Start of Data
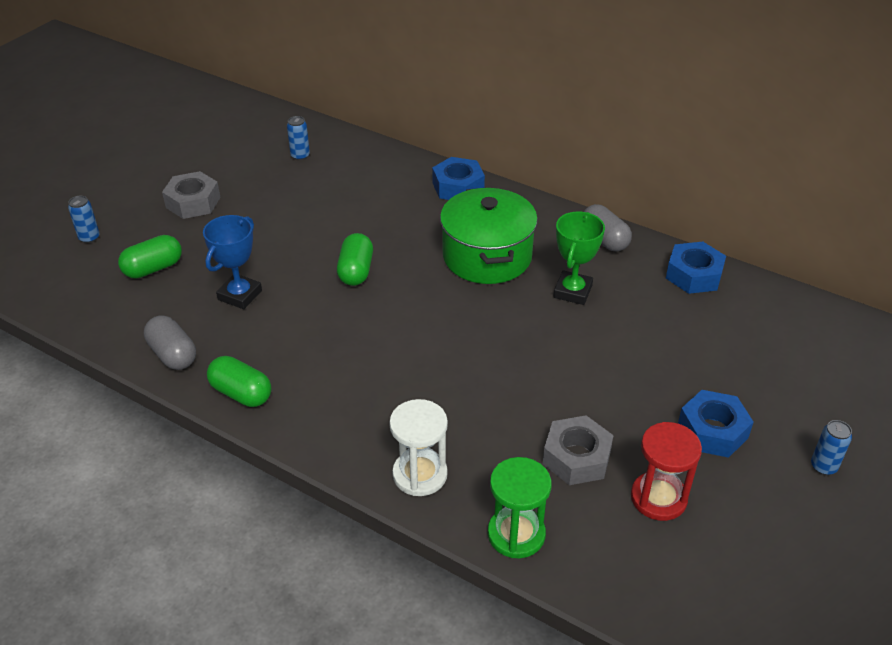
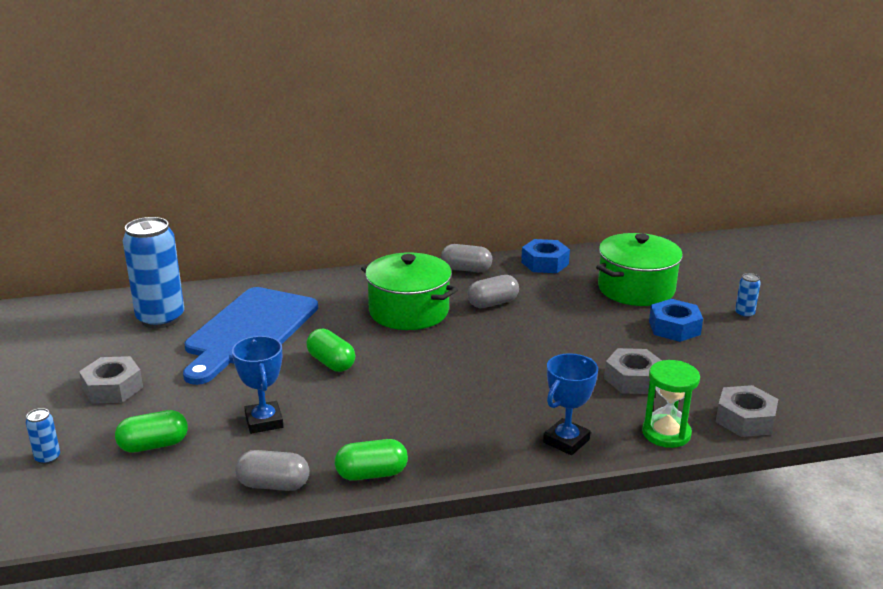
camera: 45 degrees left, 15 degrees down
(153, 268) = (154, 445): green capsule -> green capsule turned 60 degrees clockwise
(300, 156) = (160, 319): blue can -> blue can, size x2.41
(342, 203) = (249, 331): none -> blue cutting board
(420, 474) = (566, 441): white hourglass -> blue trophy
(458, 187) = (322, 284): blue nut -> none
(572, 291) = (493, 303): green trophy -> grey capsule
(616, 579) = (745, 419): none -> grey nut
(658, 498) = (701, 372): red hourglass -> none
(745, 361) = (636, 289): none -> green pot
End of Data
*Activity:* Everything from the line containing "(300, 156) = (160, 319): blue" through the final line above must be copied exactly, with both ends kept.

*The answer:*
(300, 156) = (160, 319): blue can -> blue can, size x2.41
(342, 203) = (249, 331): none -> blue cutting board
(420, 474) = (566, 441): white hourglass -> blue trophy
(458, 187) = (322, 284): blue nut -> none
(572, 291) = (493, 303): green trophy -> grey capsule
(616, 579) = (745, 419): none -> grey nut
(658, 498) = (701, 372): red hourglass -> none
(745, 361) = (636, 289): none -> green pot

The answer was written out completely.